**Problem description**: Which lines run from the one containing "Someone carried the gigafex" to the end of the records? Write them out exactly, both ends included, and nothing else.
-*-
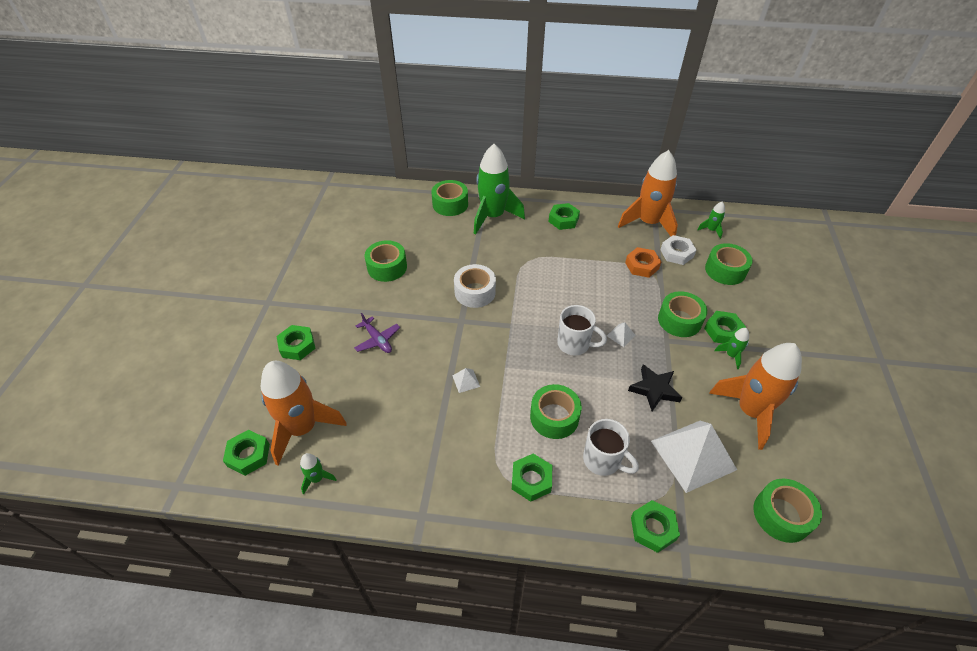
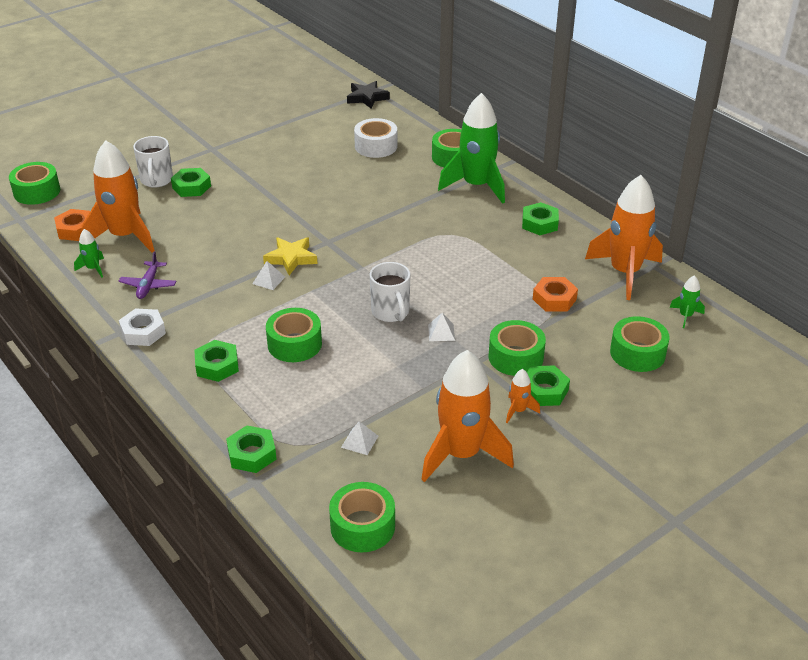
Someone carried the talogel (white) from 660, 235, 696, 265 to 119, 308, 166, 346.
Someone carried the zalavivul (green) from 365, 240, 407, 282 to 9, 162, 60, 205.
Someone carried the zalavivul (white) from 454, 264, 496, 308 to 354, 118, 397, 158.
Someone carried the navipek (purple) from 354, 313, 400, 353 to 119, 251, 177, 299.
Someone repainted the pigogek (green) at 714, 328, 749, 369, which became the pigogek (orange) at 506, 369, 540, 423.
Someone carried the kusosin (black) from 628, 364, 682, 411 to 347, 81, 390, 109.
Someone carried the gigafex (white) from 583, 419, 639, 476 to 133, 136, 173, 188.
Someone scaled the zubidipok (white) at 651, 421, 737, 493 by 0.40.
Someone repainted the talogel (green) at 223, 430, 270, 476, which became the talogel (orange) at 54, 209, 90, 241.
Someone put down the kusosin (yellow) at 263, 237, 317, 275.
-*-
**Task output**:
Someone carried the gigafex (white) from 583, 419, 639, 476 to 133, 136, 173, 188.
Someone scaled the zubidipok (white) at 651, 421, 737, 493 by 0.40.
Someone repainted the talogel (green) at 223, 430, 270, 476, which became the talogel (orange) at 54, 209, 90, 241.
Someone put down the kusosin (yellow) at 263, 237, 317, 275.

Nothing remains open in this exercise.